§ Try it
Under this line are the records; write out word for word the part that begins at the line containing "appeared: kostka do gry/żółty 405 315" and ends at the line containing "spun: imbryk/niebieski 530", and no more.

§ Material shown
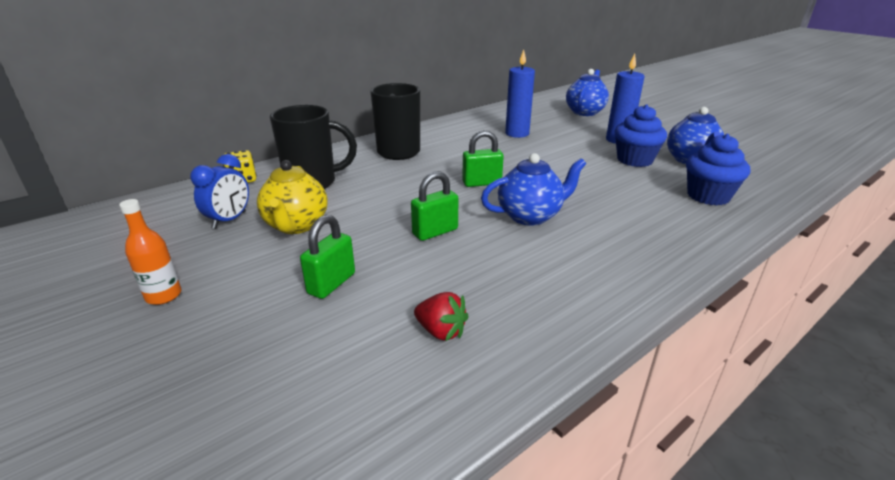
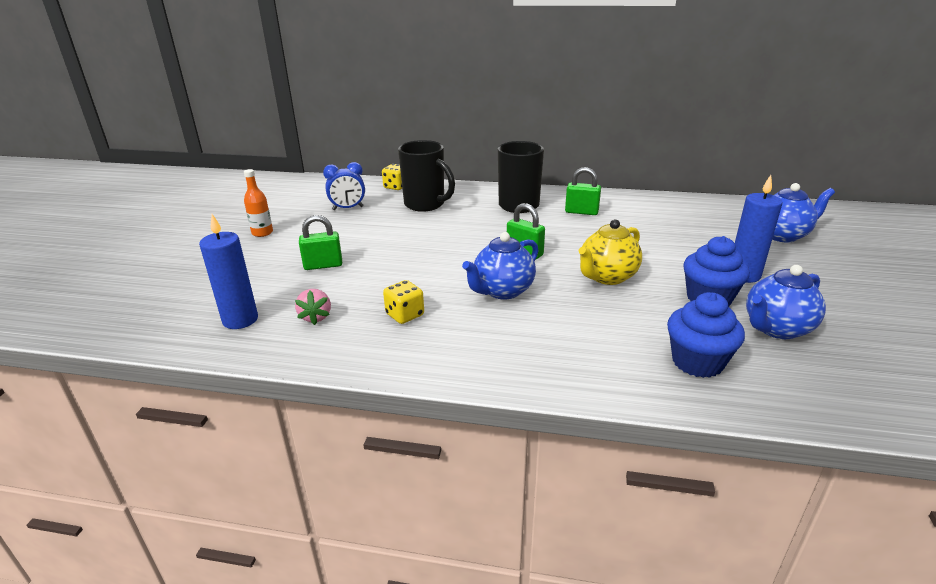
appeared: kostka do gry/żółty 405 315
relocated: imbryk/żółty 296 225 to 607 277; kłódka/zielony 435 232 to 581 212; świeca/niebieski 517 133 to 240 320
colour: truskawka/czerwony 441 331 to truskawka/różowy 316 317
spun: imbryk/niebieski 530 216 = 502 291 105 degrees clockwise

---

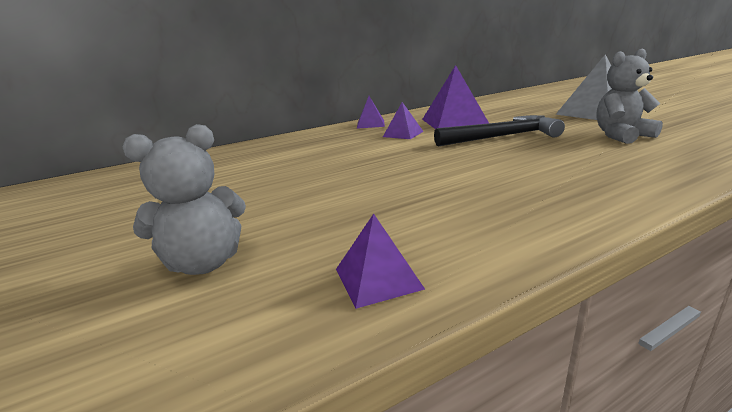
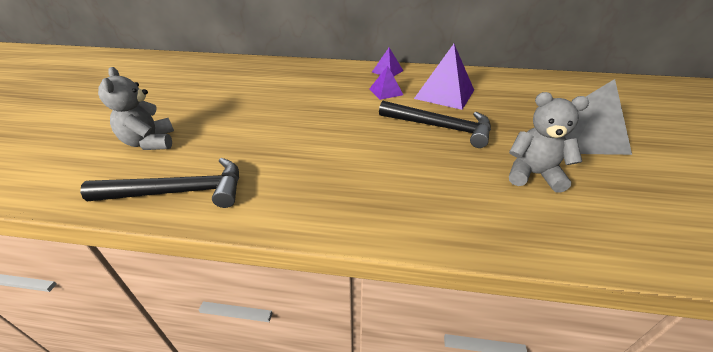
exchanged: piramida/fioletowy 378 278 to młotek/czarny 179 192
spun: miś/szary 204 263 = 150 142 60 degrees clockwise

§ Your solution
appeared: kostka do gry/żółty 405 315
relocated: imbryk/żółty 296 225 to 607 277; kłódka/zielony 435 232 to 581 212; świeca/niebieski 517 133 to 240 320
colour: truskawka/czerwony 441 331 to truskawka/różowy 316 317
spun: imbryk/niebieski 530 216 = 502 291 105 degrees clockwise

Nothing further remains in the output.